REQUIREMENT -> Retype the lines below exactly, but only those from the line that has "DRIVER3 pin IN1: A1 -> A5" through the line that has "RELAY2: 5V-2CH -> 12V-2CH". Omit every picture.

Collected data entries
┄┄┄┄┄┄┄┄┄┄
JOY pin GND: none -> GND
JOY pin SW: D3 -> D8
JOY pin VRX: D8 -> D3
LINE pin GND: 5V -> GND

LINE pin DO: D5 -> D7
┄┄┄┄┄┄┄┄┄┄
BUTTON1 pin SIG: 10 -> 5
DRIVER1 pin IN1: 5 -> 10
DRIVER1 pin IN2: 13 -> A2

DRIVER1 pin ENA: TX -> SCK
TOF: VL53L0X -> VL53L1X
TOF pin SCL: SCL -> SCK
┄┄┄┄┄┄┄┄┄┄
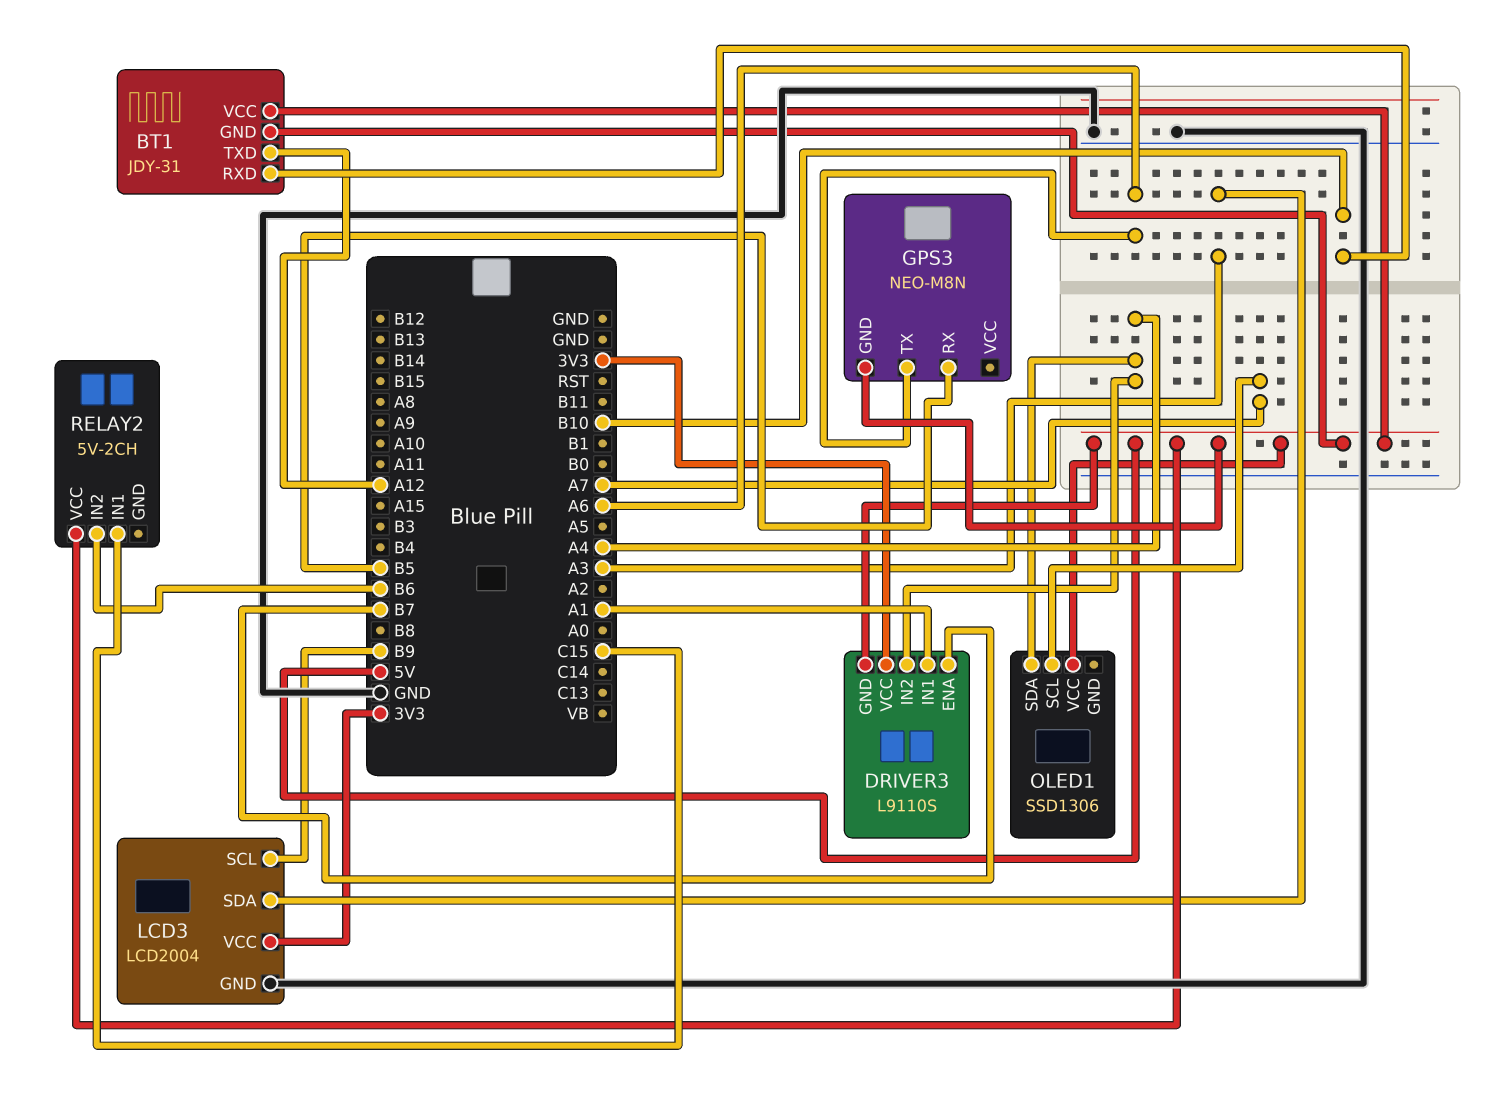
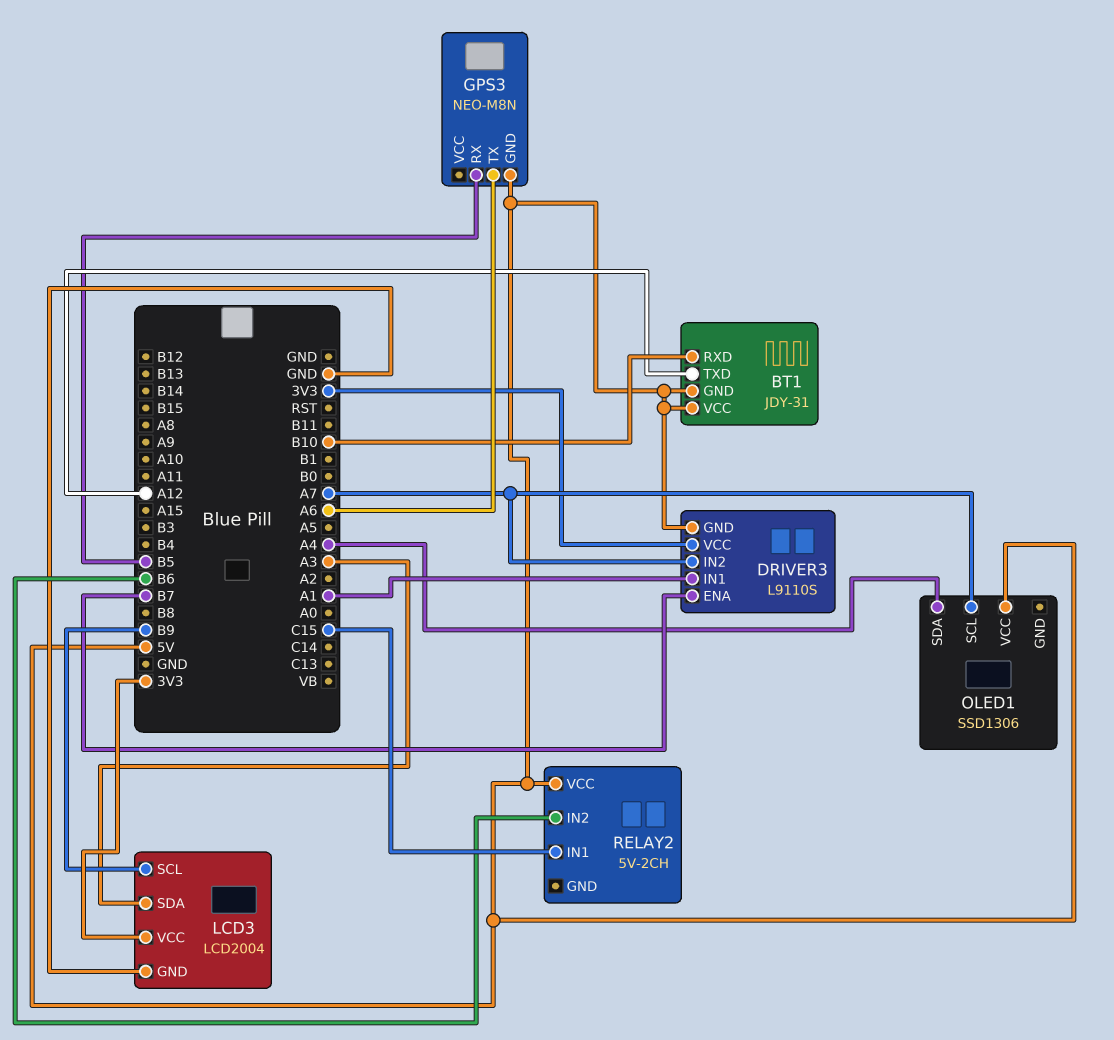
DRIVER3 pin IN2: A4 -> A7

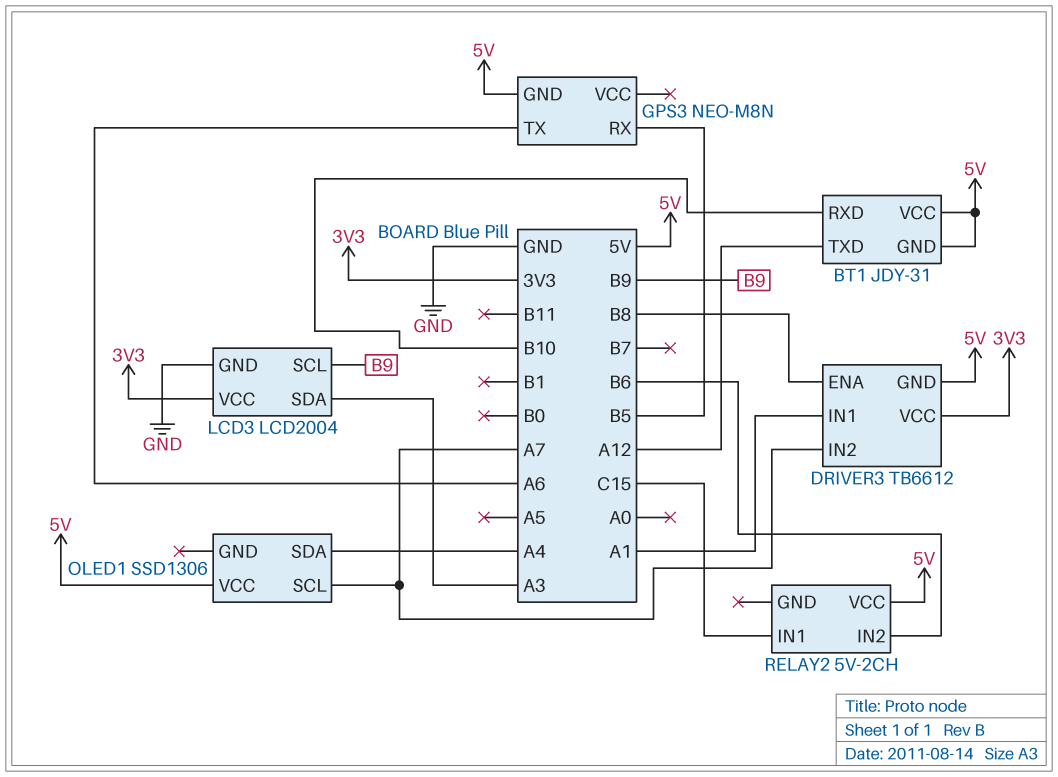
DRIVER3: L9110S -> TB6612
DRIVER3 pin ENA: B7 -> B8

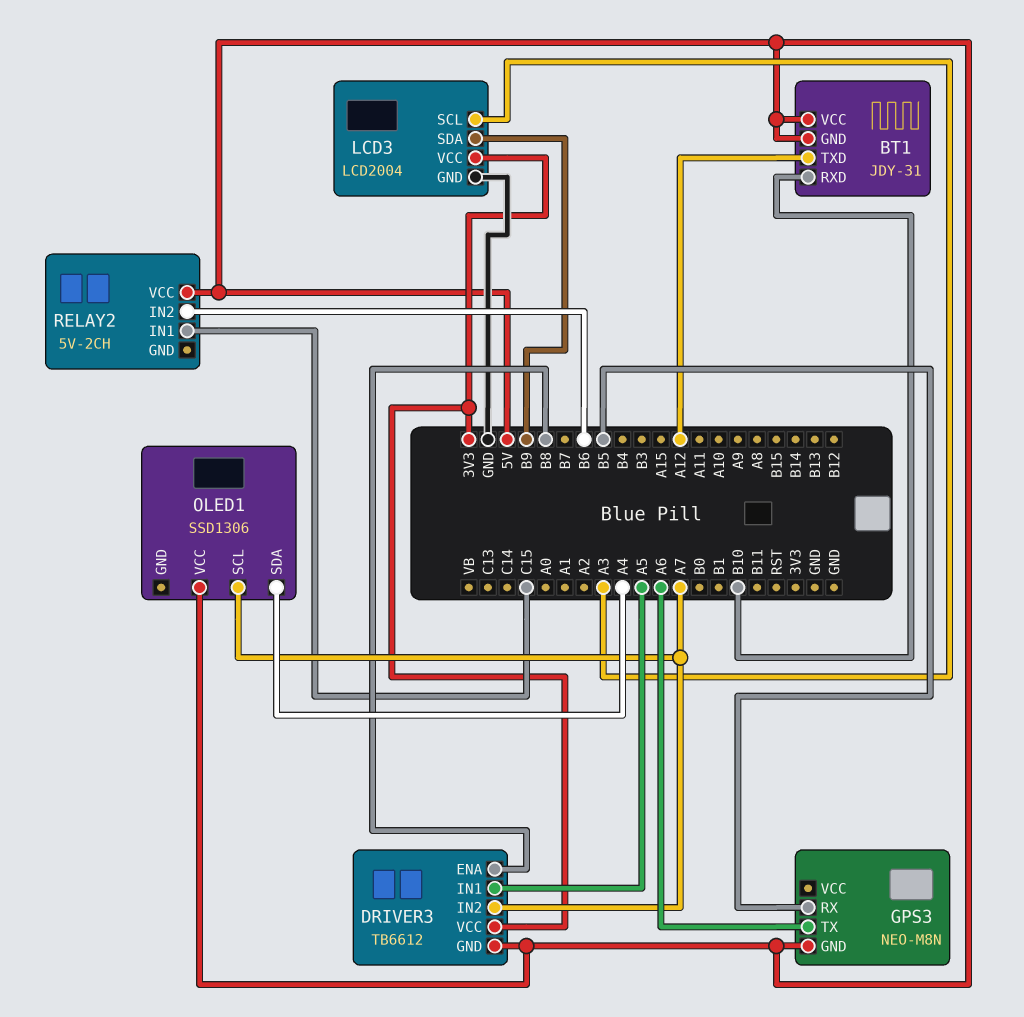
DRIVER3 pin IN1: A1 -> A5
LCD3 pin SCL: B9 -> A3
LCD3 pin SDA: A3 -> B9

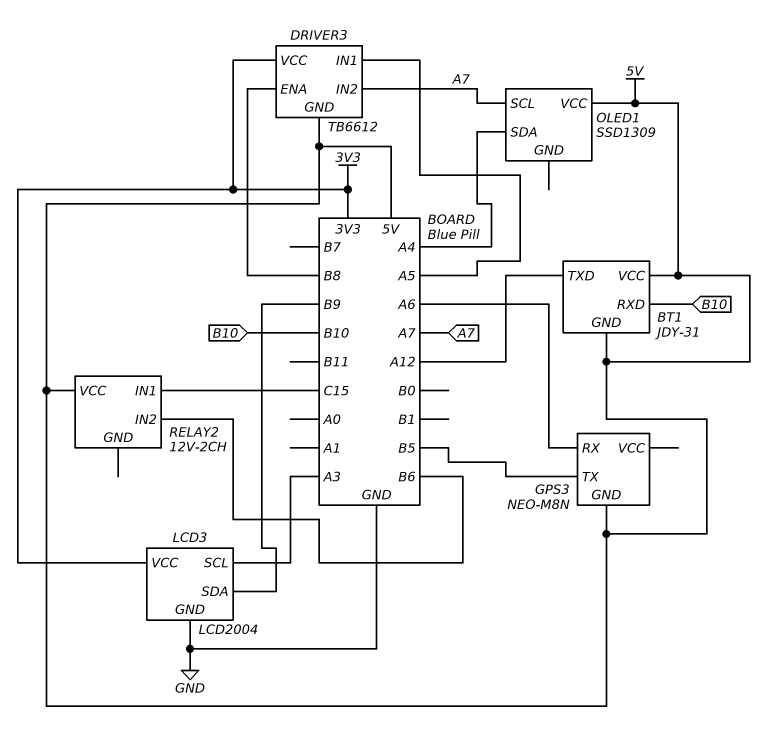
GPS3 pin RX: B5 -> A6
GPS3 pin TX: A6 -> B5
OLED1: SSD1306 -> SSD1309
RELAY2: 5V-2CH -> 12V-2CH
┄┄┄┄┄┄┄┄┄┄
RESULT ->
DRIVER3 pin IN1: A1 -> A5
LCD3 pin SCL: B9 -> A3
LCD3 pin SDA: A3 -> B9

GPS3 pin RX: B5 -> A6
GPS3 pin TX: A6 -> B5
OLED1: SSD1306 -> SSD1309
RELAY2: 5V-2CH -> 12V-2CH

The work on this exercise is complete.